===== Supplied records =====
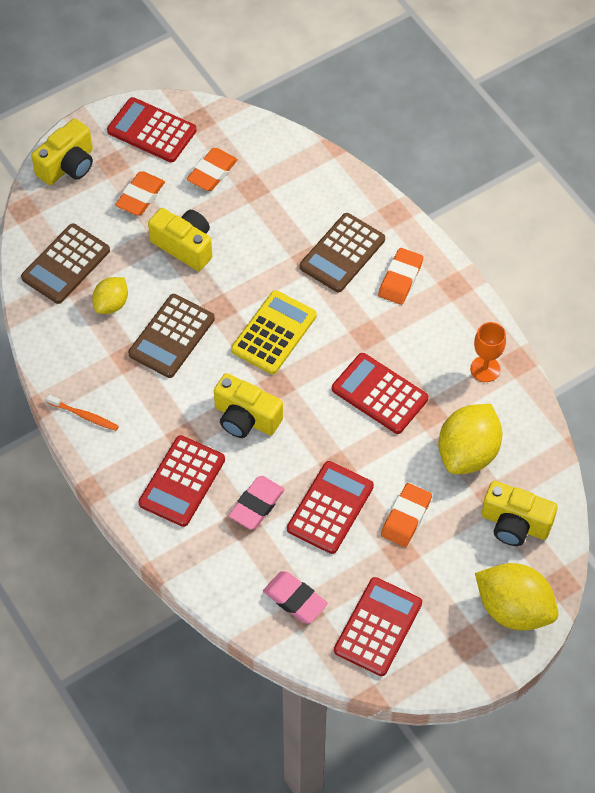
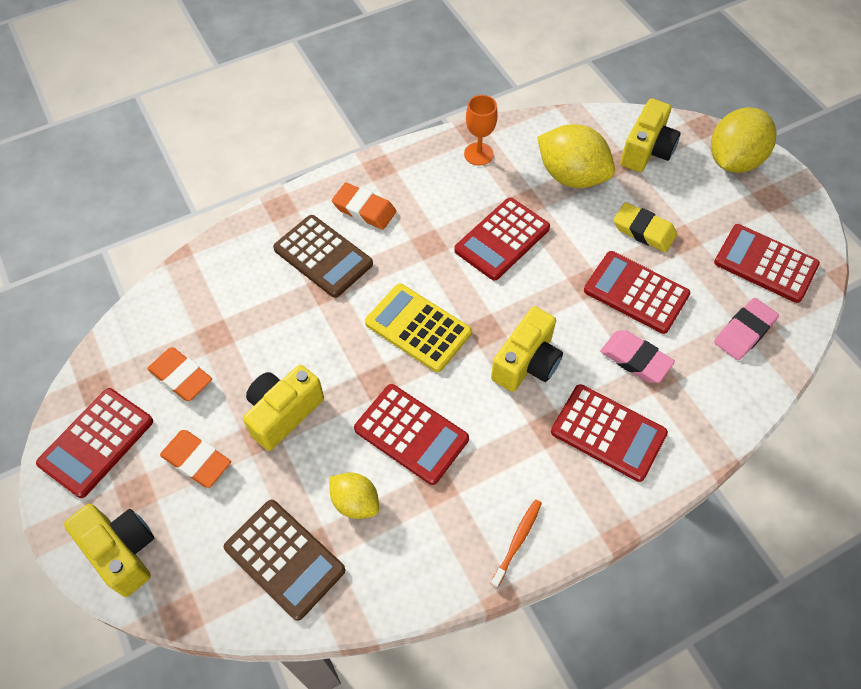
camera: 85 degrees left, 0 degrees up
(171, 336) = (411, 434): brown calculator -> red calculator
(406, 517) = (643, 230): orange eraser -> yellow eraser

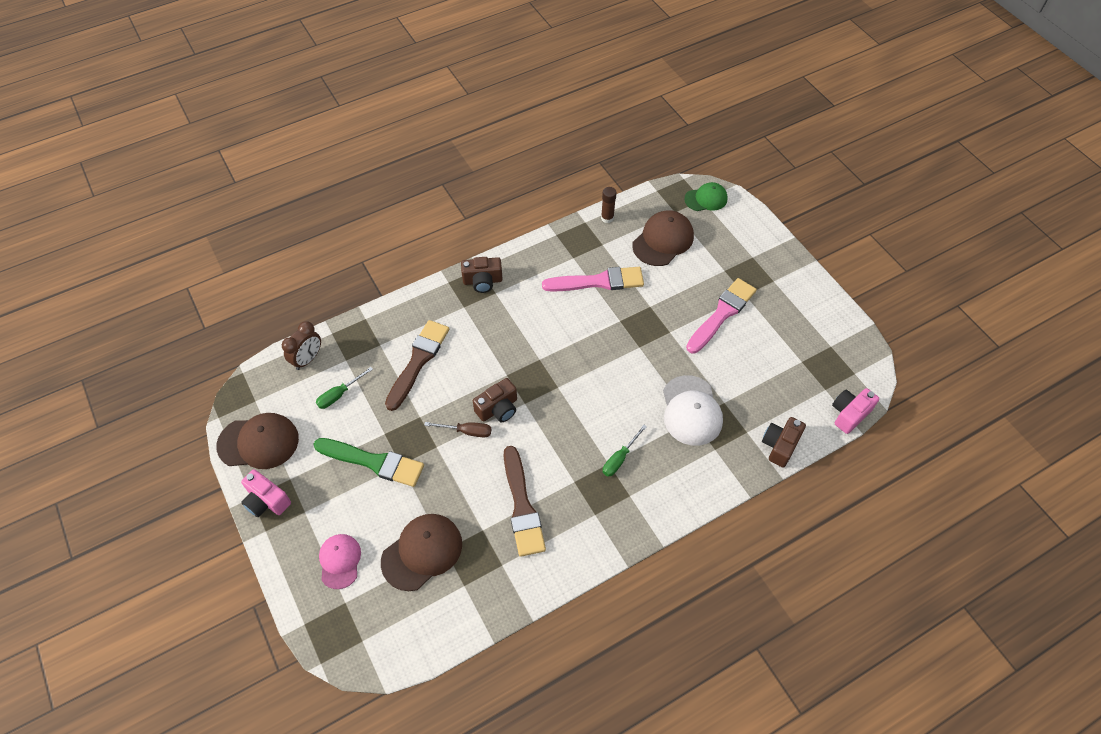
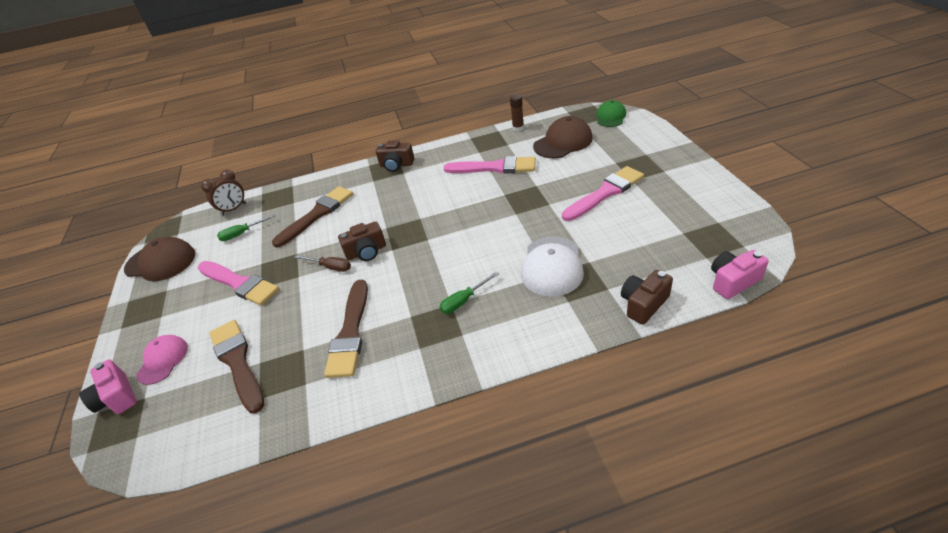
camera: 20 degrees right, 15 degrees down
(266, 501) = (137, 305): pink camera -> pink camera (117, 397)
(373, 462) = (239, 283): green brush -> pink brush
(422, 552) = (237, 362): brown cap -> brown brush
(706, 199) = (610, 117): green cap -> green cap turned 75 degrees counterclockwise

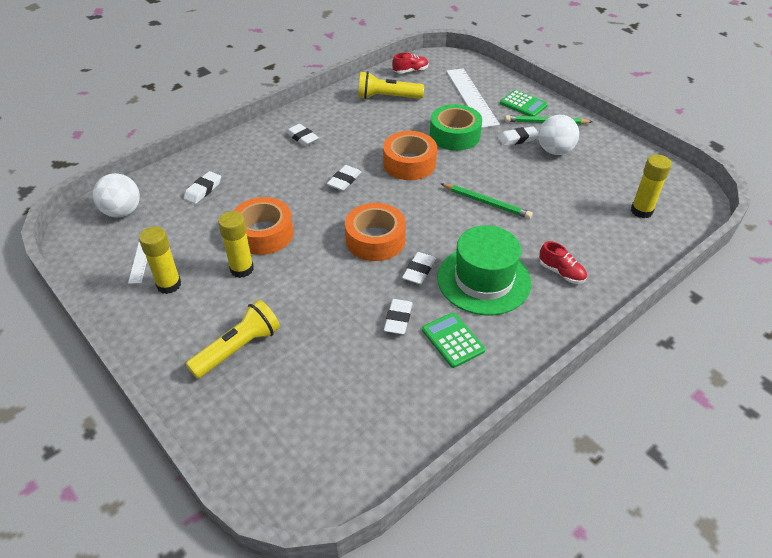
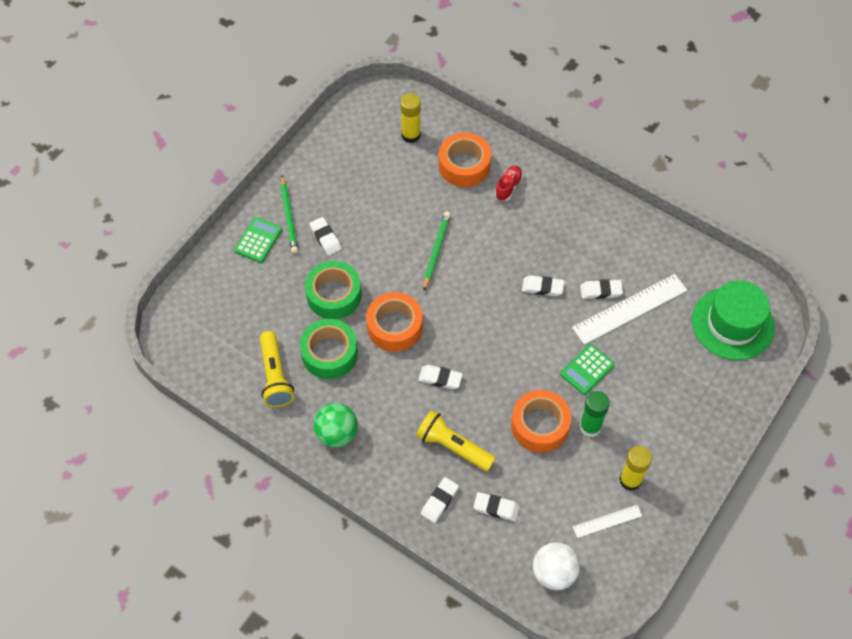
camera: 105 degrees left, 15 degrees up
(238, 348) = (674, 396): yellow flashlight -> yellow flashlight (453, 446)
(242, 269) = (590, 427): yellow glue stick -> green glue stick
(302, 137) = (378, 442): white eraser -> white eraser (439, 501)
(321, 119) = (337, 433): none -> green ball
(375, 240) = (516, 329): orange tape -> orange tape (464, 165)
(397, 125) = (329, 353): none -> green tape
(410, 71) = (210, 365): red shoe -> none
(453, 340) = (607, 250): green calculator -> green calculator (587, 369)
(471, 97) = (254, 291): white ruler -> white ruler (630, 309)
(483, 280) = (536, 239): green hat -> green hat (732, 323)
(555, 151) = (338, 205): white ball -> none

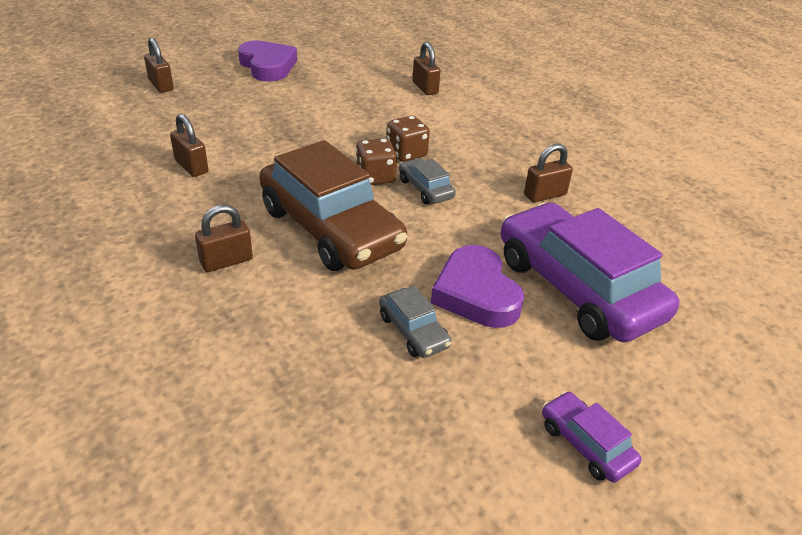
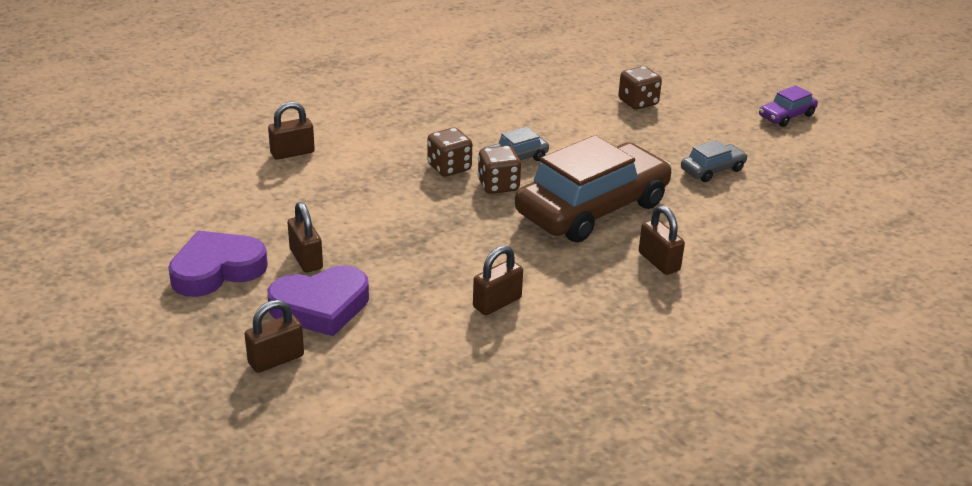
camera: 90 degrees left, 5 degrees down
(476, 293) = (659, 142): purple heart -> purple heart (321, 306)
(545, 195) = (512, 103): brown padlock -> brown padlock (306, 259)
(577, 288) = (638, 102): purple car -> brown dice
=====
| Task description |
From the entries above, list each line with "left" in it.

| Solved exercise |
camera: 85 degrees left, 0 degrees up
camera: 105 degrees left, 15 degrees up
camera: 90 degrees left, 5 degrees down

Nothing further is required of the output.